- _INSTRUCTIONS FOR THE TASK_
Copy out everything in the material from the line containing "Swanthorpe [585, 929]" down to the line containing "Pinegate (2151, 495)", both included, leaving the requests unchanged. Scale every coordinate in the answers by 1.45, rounding to whole numbers with halves going up.

- _Text and element pointing records_
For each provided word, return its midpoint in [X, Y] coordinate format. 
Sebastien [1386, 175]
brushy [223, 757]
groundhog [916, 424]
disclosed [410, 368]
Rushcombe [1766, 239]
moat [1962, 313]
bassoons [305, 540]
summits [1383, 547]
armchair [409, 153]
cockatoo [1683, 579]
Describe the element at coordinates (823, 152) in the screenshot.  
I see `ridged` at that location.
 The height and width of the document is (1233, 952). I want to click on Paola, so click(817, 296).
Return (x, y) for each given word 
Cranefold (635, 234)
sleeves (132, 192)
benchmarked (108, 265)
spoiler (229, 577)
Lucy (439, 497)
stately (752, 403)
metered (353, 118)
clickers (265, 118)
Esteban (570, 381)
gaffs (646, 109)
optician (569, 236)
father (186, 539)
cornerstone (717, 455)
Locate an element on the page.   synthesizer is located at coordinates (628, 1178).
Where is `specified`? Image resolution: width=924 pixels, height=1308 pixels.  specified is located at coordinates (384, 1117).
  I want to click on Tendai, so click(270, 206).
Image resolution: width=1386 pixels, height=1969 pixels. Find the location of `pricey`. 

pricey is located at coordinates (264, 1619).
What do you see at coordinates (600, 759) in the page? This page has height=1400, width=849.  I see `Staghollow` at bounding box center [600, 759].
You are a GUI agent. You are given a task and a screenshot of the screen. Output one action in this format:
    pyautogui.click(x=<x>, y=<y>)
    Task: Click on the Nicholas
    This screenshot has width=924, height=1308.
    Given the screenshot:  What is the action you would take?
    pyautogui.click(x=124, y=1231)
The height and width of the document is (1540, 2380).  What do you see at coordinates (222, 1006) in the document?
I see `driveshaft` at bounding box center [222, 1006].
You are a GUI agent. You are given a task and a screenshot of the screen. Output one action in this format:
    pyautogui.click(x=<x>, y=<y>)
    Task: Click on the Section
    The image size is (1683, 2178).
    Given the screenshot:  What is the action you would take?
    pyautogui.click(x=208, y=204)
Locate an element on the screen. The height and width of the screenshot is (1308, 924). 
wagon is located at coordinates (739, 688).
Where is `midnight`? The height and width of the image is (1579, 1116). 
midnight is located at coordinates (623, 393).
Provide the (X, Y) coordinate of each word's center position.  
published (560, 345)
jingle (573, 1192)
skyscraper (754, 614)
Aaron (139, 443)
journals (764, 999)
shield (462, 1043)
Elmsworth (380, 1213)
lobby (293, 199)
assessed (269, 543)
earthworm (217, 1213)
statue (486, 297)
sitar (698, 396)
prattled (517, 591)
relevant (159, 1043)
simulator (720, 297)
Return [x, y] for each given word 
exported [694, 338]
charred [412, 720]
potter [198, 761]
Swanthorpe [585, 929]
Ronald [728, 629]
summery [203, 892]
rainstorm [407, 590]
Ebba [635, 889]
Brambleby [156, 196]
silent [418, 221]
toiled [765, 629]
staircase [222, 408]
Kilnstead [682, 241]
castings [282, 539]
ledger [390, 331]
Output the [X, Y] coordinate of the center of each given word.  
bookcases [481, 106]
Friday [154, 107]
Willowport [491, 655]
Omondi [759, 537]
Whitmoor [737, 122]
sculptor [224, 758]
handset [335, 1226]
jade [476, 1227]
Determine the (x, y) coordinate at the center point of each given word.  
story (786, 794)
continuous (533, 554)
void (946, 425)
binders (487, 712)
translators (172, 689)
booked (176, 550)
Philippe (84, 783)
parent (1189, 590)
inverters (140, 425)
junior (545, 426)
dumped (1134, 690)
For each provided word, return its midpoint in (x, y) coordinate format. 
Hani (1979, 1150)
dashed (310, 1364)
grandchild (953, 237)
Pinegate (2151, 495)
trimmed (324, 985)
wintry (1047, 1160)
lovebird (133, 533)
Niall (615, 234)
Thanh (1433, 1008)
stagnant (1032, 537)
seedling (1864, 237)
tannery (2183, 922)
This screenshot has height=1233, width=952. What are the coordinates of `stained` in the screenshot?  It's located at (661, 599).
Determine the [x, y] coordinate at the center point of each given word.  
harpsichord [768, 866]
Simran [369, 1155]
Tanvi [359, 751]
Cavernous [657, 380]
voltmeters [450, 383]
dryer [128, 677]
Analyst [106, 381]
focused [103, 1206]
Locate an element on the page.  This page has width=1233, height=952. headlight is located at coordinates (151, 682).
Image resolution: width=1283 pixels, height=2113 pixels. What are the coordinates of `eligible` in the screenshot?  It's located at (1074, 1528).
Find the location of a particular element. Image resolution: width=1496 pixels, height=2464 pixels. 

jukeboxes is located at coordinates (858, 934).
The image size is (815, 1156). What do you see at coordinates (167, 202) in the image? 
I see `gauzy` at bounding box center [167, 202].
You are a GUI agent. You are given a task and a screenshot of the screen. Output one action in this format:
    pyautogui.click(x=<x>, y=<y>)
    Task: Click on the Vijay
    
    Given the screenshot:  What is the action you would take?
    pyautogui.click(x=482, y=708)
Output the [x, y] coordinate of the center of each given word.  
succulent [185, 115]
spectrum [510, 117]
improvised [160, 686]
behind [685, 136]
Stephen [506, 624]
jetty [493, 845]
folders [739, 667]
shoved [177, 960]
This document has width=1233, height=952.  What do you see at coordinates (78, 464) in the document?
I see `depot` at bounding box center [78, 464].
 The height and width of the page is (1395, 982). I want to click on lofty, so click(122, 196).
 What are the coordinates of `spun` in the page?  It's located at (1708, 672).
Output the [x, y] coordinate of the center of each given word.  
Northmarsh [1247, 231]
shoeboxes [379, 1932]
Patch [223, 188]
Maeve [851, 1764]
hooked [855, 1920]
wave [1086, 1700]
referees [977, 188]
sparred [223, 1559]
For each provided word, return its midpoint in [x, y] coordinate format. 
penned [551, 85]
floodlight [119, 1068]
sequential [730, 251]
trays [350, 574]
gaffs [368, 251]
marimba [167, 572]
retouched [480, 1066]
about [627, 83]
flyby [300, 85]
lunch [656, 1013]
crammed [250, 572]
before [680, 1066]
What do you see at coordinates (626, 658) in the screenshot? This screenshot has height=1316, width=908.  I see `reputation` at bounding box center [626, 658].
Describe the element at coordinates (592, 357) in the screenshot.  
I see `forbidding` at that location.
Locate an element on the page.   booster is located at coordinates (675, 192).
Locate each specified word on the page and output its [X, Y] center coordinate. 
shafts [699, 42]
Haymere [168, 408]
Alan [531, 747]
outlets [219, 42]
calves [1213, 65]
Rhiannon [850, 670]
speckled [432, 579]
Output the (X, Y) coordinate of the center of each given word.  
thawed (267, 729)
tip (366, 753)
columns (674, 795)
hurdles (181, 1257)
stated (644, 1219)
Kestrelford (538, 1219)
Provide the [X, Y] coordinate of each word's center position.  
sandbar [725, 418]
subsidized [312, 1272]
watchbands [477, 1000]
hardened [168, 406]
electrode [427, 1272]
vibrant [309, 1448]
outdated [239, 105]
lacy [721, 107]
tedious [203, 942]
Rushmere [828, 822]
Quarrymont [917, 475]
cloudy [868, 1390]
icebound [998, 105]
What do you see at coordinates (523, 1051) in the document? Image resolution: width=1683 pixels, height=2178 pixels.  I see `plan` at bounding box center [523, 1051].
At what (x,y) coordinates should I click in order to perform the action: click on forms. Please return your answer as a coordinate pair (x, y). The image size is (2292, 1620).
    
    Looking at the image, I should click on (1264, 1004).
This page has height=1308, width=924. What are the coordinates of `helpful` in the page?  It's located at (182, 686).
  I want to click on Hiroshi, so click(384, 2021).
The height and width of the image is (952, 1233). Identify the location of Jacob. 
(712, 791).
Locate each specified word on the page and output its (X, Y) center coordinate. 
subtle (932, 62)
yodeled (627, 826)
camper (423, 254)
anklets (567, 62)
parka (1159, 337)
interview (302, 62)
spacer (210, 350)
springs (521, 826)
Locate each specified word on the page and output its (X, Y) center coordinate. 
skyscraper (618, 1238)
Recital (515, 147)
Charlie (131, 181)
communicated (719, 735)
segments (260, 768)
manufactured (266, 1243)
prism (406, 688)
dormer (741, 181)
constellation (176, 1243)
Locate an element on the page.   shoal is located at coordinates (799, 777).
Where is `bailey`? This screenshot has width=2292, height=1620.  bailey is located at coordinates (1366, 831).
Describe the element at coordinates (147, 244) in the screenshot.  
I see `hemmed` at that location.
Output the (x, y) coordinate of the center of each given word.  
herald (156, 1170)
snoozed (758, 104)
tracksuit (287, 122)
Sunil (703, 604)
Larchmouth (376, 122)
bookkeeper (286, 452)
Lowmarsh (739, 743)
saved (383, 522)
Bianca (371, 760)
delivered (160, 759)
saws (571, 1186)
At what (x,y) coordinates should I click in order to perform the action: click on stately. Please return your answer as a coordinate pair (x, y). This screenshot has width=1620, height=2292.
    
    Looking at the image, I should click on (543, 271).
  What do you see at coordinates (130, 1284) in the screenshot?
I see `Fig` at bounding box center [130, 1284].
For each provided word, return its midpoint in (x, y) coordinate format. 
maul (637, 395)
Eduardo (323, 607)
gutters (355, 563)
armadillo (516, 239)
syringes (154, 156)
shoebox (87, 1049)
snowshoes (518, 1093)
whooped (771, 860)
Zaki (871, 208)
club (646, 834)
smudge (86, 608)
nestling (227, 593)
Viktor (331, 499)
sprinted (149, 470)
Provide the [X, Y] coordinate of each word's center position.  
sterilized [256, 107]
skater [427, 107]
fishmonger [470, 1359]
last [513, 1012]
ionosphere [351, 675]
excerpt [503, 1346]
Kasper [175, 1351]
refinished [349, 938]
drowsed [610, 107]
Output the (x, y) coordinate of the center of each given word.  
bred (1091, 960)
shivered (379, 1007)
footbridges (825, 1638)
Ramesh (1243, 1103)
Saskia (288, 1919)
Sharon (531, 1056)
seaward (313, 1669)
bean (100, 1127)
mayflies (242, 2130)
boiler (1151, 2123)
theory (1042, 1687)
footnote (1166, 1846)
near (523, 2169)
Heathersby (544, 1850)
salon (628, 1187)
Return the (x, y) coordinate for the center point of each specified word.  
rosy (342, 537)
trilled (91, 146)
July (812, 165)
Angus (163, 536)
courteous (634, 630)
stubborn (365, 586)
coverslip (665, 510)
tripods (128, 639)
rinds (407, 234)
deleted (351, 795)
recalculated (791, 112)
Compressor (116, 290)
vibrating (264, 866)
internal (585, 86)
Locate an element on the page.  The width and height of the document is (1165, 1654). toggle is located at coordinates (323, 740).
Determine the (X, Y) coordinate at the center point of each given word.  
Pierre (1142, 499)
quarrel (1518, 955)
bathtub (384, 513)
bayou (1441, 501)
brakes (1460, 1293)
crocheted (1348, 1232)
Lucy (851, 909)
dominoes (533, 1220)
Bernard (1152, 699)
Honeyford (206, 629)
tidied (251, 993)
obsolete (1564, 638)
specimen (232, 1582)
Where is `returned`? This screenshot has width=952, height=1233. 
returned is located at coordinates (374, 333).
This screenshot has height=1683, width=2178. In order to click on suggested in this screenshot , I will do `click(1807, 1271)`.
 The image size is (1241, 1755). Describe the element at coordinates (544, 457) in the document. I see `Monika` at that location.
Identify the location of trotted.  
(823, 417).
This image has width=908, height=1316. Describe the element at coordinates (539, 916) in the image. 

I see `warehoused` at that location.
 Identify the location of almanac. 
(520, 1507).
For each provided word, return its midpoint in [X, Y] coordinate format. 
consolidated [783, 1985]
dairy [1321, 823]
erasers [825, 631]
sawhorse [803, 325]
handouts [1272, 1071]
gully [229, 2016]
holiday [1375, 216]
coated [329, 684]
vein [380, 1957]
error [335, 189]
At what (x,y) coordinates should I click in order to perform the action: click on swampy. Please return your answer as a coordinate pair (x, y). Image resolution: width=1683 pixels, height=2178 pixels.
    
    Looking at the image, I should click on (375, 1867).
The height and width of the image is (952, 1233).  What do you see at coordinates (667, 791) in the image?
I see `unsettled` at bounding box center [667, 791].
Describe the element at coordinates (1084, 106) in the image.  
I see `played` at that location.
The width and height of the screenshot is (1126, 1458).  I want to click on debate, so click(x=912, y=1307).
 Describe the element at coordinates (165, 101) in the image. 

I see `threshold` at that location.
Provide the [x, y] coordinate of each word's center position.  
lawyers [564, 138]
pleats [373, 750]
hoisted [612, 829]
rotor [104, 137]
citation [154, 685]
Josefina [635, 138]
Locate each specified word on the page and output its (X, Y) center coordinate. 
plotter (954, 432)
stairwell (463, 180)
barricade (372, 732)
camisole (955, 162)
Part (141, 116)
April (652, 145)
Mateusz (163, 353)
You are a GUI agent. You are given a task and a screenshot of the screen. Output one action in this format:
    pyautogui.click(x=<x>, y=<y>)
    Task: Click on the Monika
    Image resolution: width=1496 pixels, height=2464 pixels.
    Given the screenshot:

- _SOLUTION BELOW_
Swanthorpe [848, 1347]
Ronald [1056, 912]
summery [294, 1293]
rainstorm [590, 856]
Ebba [921, 1289]
Brambleby [226, 284]
silent [606, 320]
toiled [1109, 912]
staircase [322, 592]
Kilnstead [989, 349]
castings [409, 782]
ledger [566, 480]
Output the [X, Y] coordinate of the center of each given word.  
bookcases [697, 154]
Friday [223, 155]
Willowport [712, 950]
Omondi [1101, 779]
Whitmoor [1069, 177]
sculptor [325, 1099]
handset [486, 1778]
jade [690, 1779]
Determine the (x, y) coordinate at the center point of each given word.  
story (1140, 1151)
continuous (773, 803)
void (1372, 616)
binders (706, 1032)
translators (249, 999)
booked (255, 798)
Philippe (122, 1135)
parent (1724, 856)
inverters (203, 616)
junior (790, 618)
dumped (1644, 1001)
For each provided word, return its midpoint in (x, y) coordinate format. 
Hani (2870, 1668)
dashed (450, 1978)
grandchild (1382, 344)
Pinegate (3119, 718)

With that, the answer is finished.